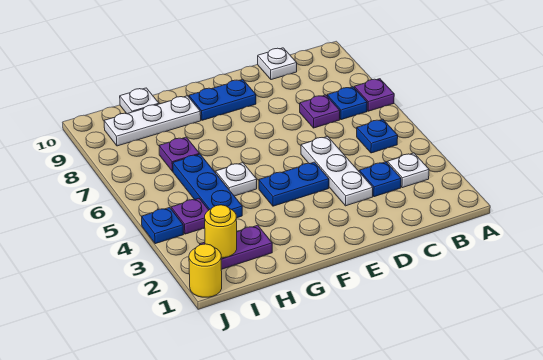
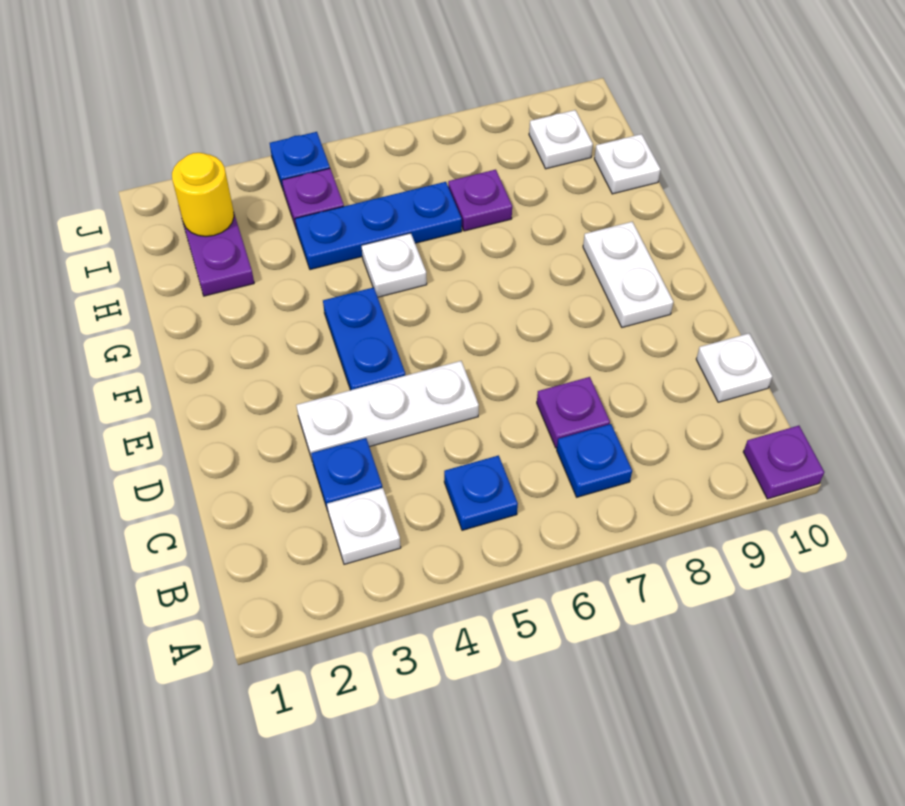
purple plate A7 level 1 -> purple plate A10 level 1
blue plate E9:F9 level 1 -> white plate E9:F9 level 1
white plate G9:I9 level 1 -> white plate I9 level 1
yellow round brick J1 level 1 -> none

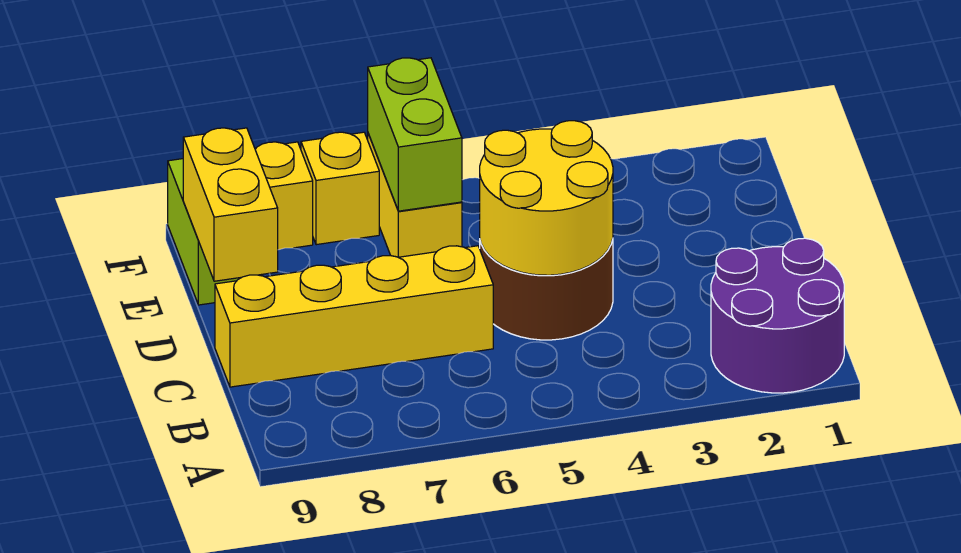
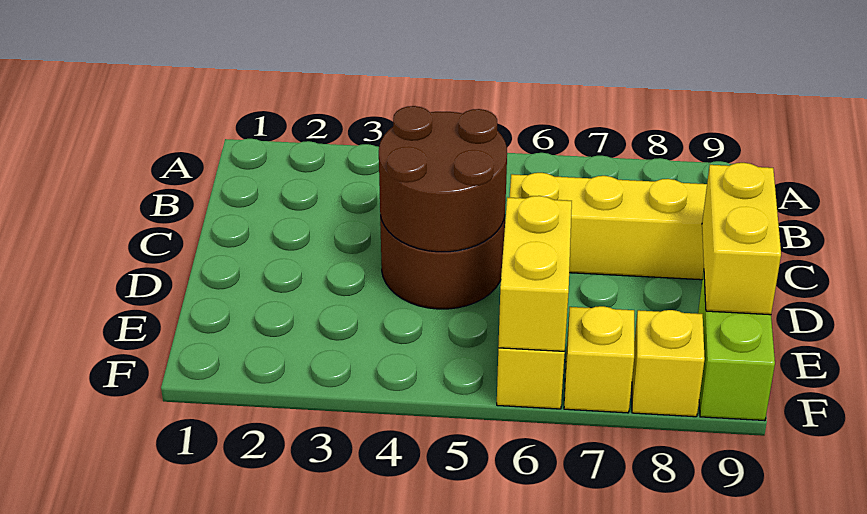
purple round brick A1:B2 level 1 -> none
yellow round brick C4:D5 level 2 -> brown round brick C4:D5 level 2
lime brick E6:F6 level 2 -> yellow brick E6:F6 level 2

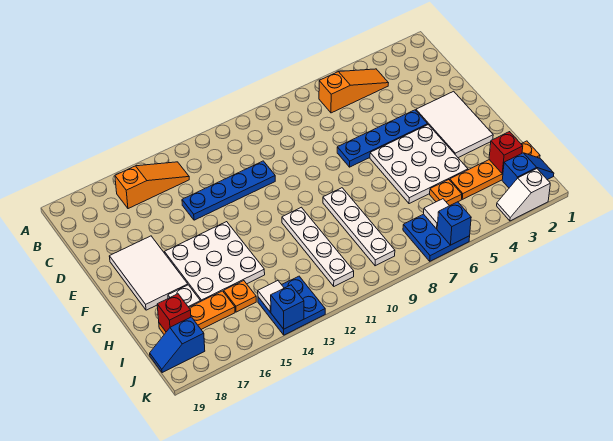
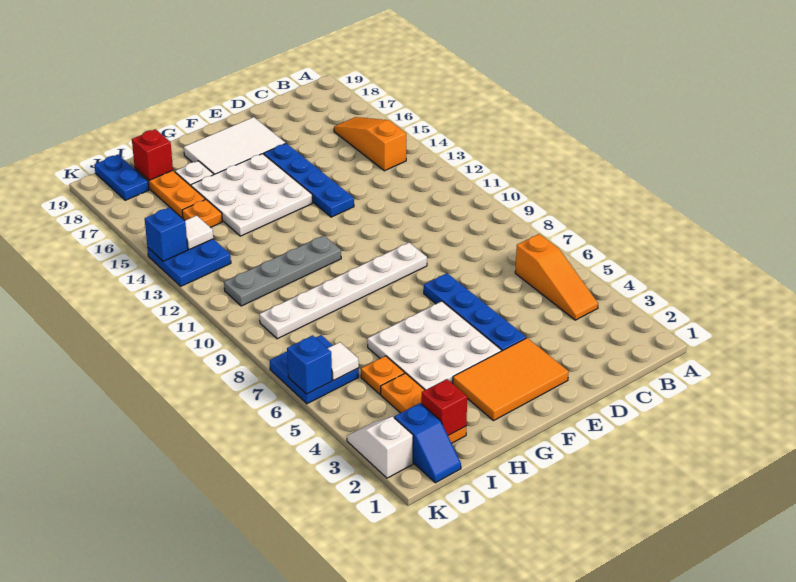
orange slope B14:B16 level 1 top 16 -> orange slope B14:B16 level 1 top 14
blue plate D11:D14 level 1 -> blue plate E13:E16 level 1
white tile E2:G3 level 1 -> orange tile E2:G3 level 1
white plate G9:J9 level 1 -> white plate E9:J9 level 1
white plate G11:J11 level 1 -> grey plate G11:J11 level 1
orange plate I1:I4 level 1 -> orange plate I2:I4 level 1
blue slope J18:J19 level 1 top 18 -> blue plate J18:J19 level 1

---

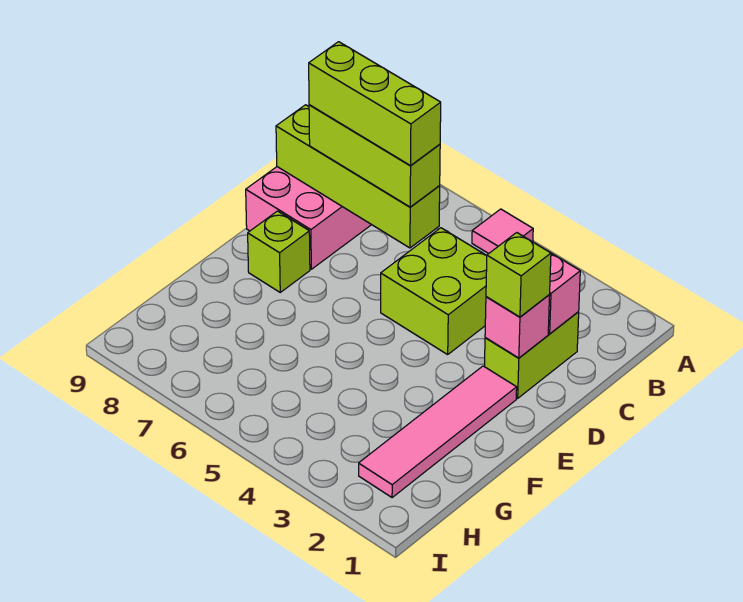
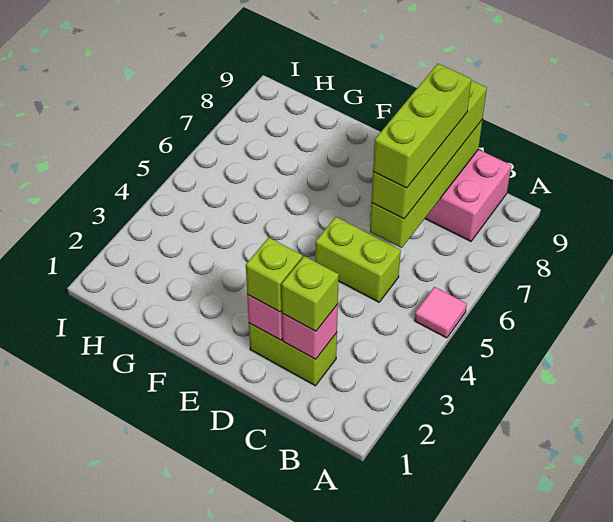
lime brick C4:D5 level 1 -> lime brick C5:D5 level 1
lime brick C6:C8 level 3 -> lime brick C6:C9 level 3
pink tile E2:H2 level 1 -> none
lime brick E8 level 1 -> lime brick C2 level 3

---

*Aim of the exercise*. Could you reproduce, exactly, every line above from the line with "pink tile E2:H2 level 1 -> none" to the line with "lime brick E8", and no other line? Both ends count.

*Solution to this problem*.
pink tile E2:H2 level 1 -> none
lime brick E8 level 1 -> lime brick C2 level 3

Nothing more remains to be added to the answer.